Records to process Start Marker

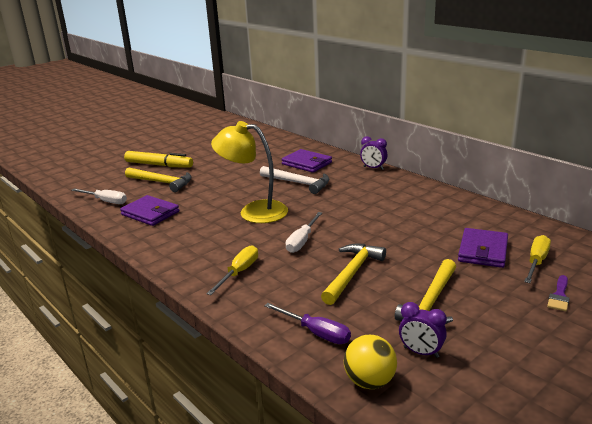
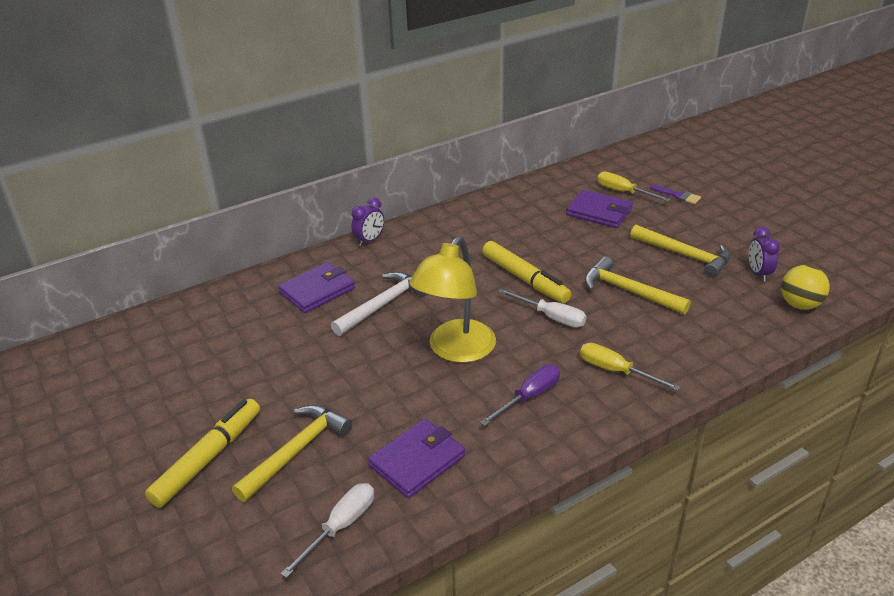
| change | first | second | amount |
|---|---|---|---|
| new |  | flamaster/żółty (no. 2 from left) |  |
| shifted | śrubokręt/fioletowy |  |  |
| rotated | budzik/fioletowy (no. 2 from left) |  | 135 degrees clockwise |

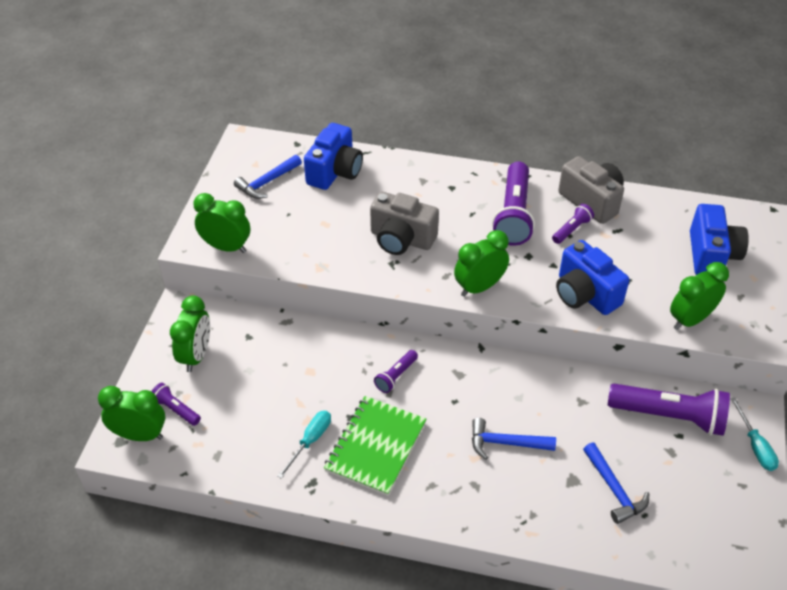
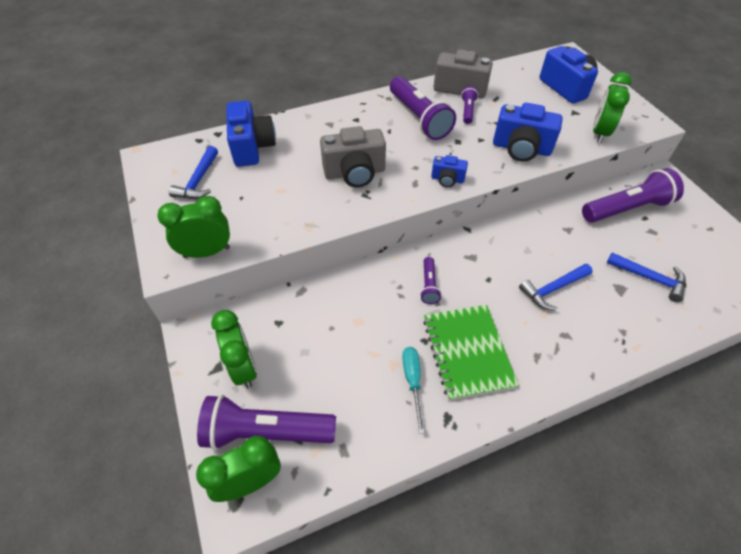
| change | first | second | amount |
|---|---|---|---|
| gone | śrubokręt/turkusowy (no. 2 from left) |  |  |
| swapped | budzik/zielony (no. 4 from left) | aparat fotograficzny/niebieski (no. 2 from left) |  |
| scaled | latarka/fioletowy (no. 1 from left) |  | x2.05 |

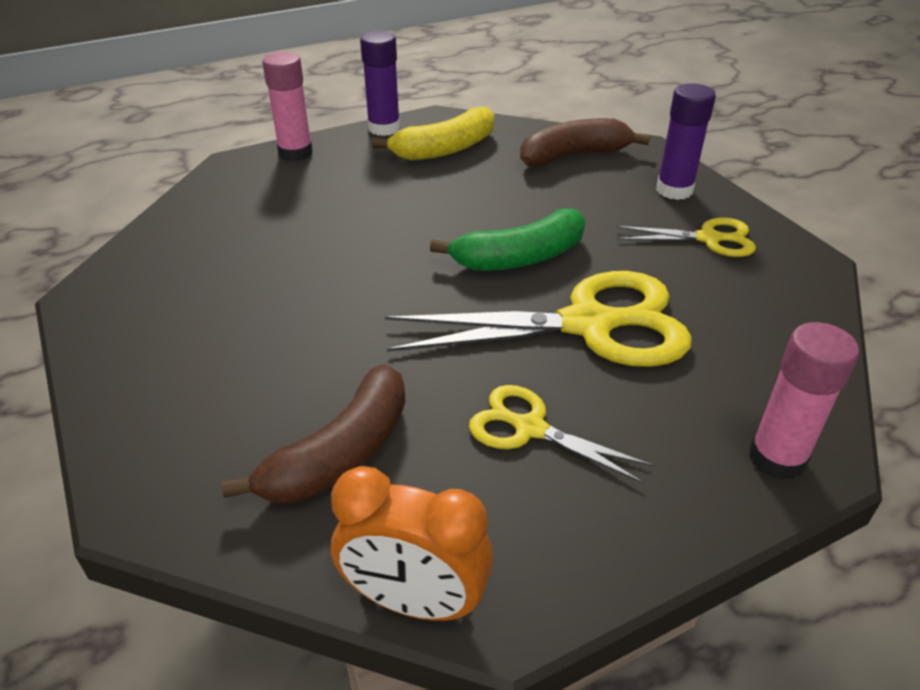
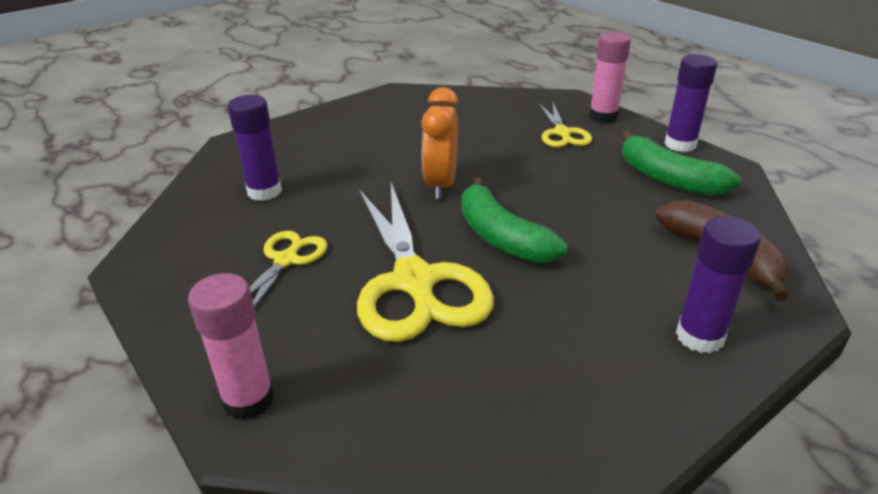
| change | first | second | amount |
|---|---|---|---|
| shifted | budzik/pomarańczowy |  |  |
| shifted | nożyczki/żółty (no. 3 from left) |  |  |
| swapped | banan/brązowy (no. 1 from left) | klej w sztyfcie/fioletowy (no. 1 from left) |  |
| repainted | banan/żółty | banan/zielony (no. 2 from left) |  |

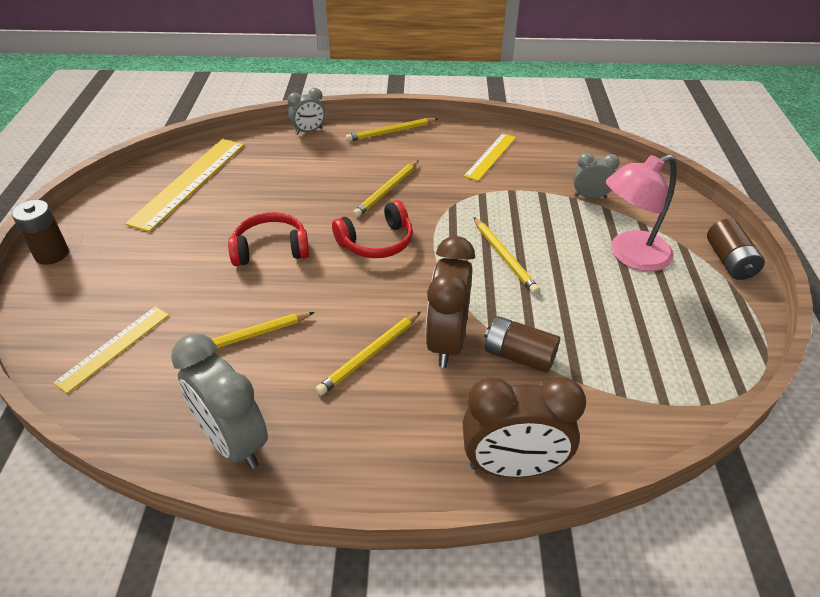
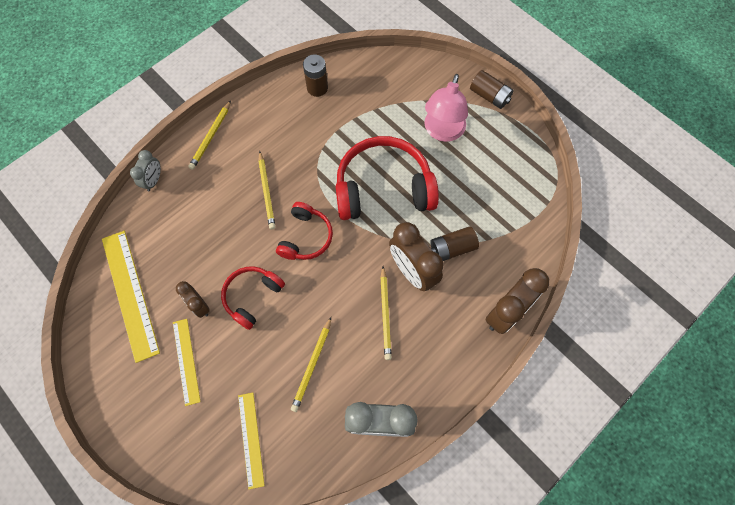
| change | first | second | amount |
|---|---|---|---|
| gone | budzik/szary (no. 3 from left) |  |  |
| new |  | budzik/brązowy (no. 1 from left) |  |
| shifted | bateria/brązowy (no. 1 from left) |  |  |
| shifted | linijka/żółty (no. 3 from left in the first image) | linijka/żółty (no. 2 from left) |  |
| swapped | ołówek/żółty (no. 5 from left) | słuchawki/czerwony (no. 3 from left) |  |

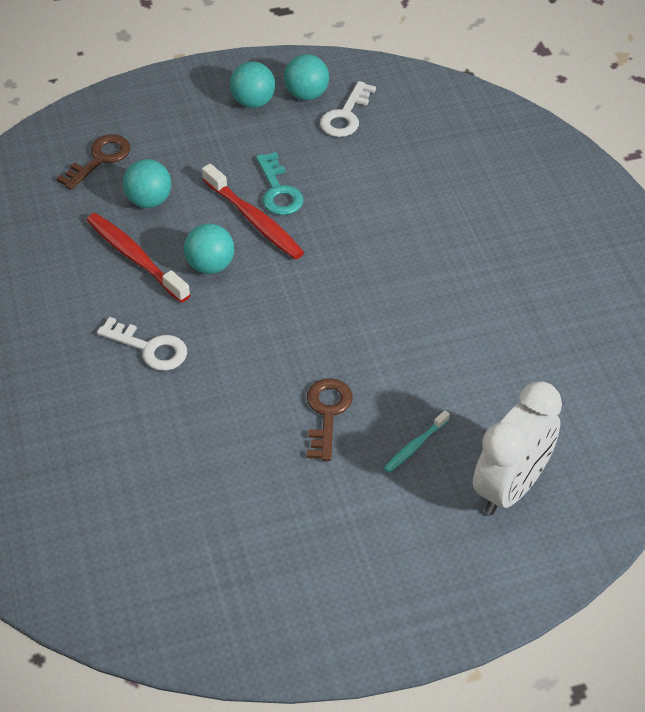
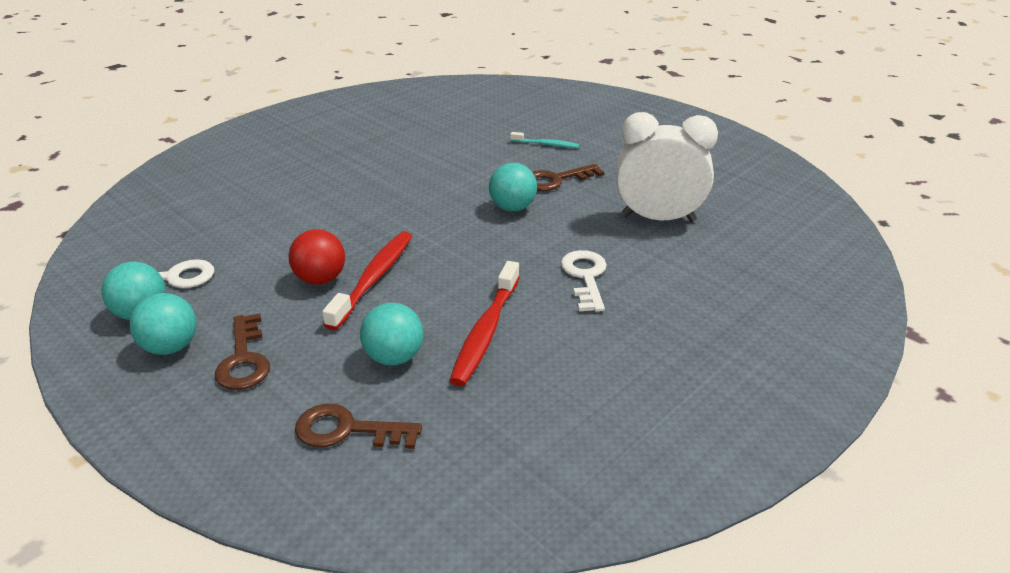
| change | first | second | amount |
|---|---|---|---|
| new |  | klucz/brązowy (no. 1 from left) |  |
| shifted | piłka/turkusowy (no. 2 from left in the first image) | piłka/turkusowy (no. 4 from left) |  |
| shifted | budzik/biały |  |  |
| swapped | klucz/turkusowy | piłka/czerwony |  |

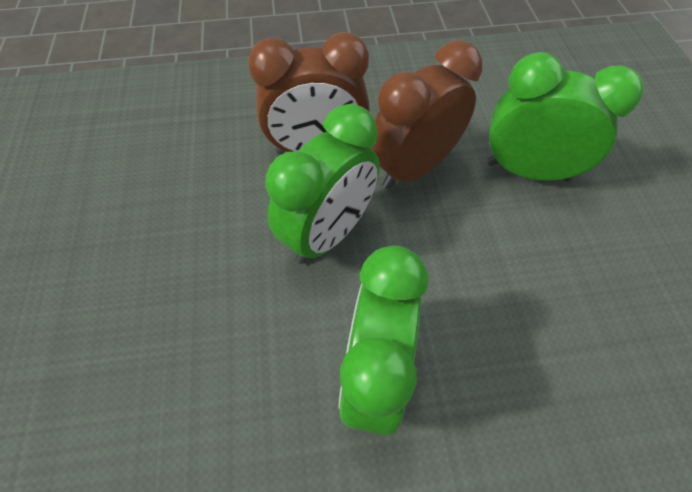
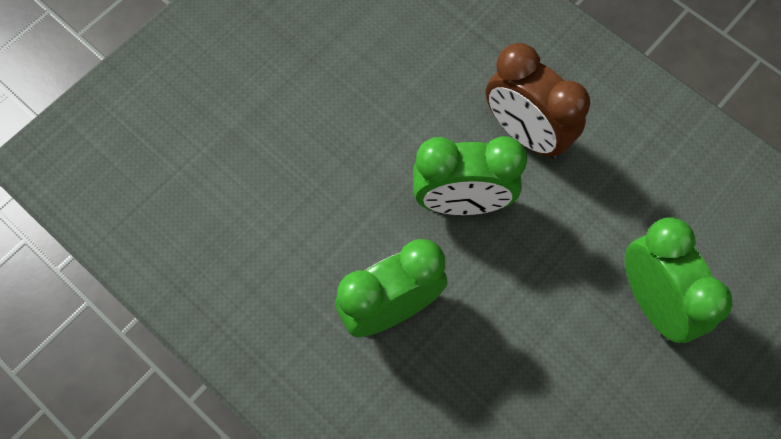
| change | first | second | amount |
|---|---|---|---|
| gone | budzik/brązowy (no. 2 from left) |  |  |

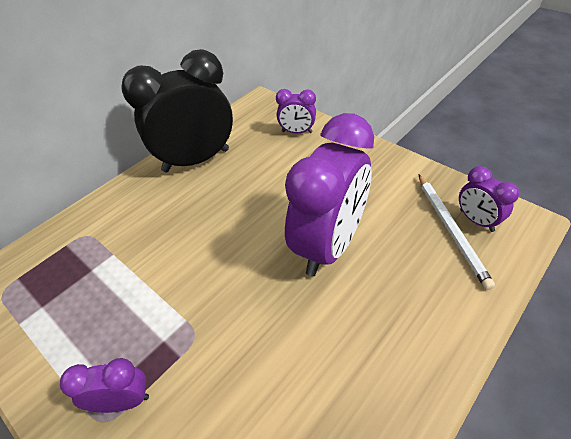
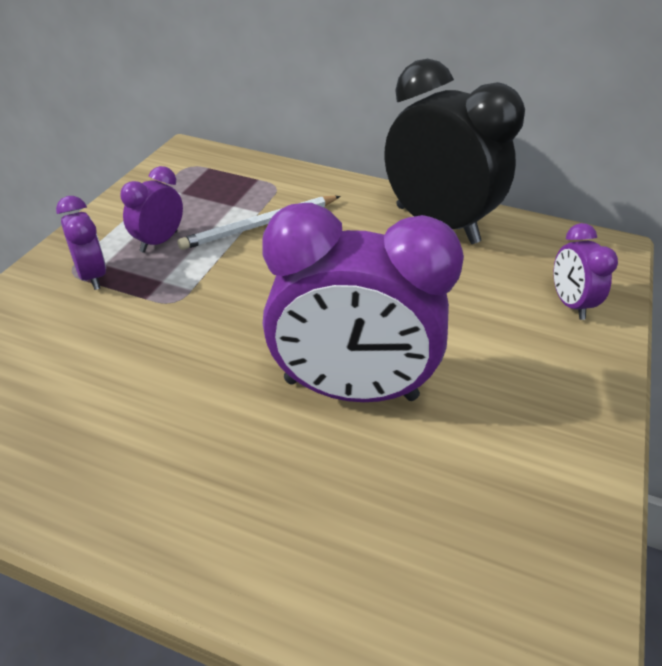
| change | first | second | amount |
|---|---|---|---|
| shifted | ołówek/biały |  |  |
| shifted | budzik/fioletowy (no. 4 from left in the first image) | budzik/fioletowy (no. 2 from left) |  |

Records to process End Marker

Aim of the exercise
From the top of the listing above, repeat each line exactly until you reach the line containing "shifted | linijka/żółty", and repeat that one too. Leave the pictures out.

Your response
| change | first | second | amount |
|---|---|---|---|
| new |  | flamaster/żółty (no. 2 from left) |  |
| shifted | śrubokręt/fioletowy |  |  |
| rotated | budzik/fioletowy (no. 2 from left) |  | 135 degrees clockwise |

| change | first | second | amount |
|---|---|---|---|
| gone | śrubokręt/turkusowy (no. 2 from left) |  |  |
| swapped | budzik/zielony (no. 4 from left) | aparat fotograficzny/niebieski (no. 2 from left) |  |
| scaled | latarka/fioletowy (no. 1 from left) |  | x2.05 |

| change | first | second | amount |
|---|---|---|---|
| shifted | budzik/pomarańczowy |  |  |
| shifted | nożyczki/żółty (no. 3 from left) |  |  |
| swapped | banan/brązowy (no. 1 from left) | klej w sztyfcie/fioletowy (no. 1 from left) |  |
| repainted | banan/żółty | banan/zielony (no. 2 from left) |  |

| change | first | second | amount |
|---|---|---|---|
| gone | budzik/szary (no. 3 from left) |  |  |
| new |  | budzik/brązowy (no. 1 from left) |  |
| shifted | bateria/brązowy (no. 1 from left) |  |  |
| shifted | linijka/żółty (no. 3 from left in the first image) | linijka/żółty (no. 2 from left) |  |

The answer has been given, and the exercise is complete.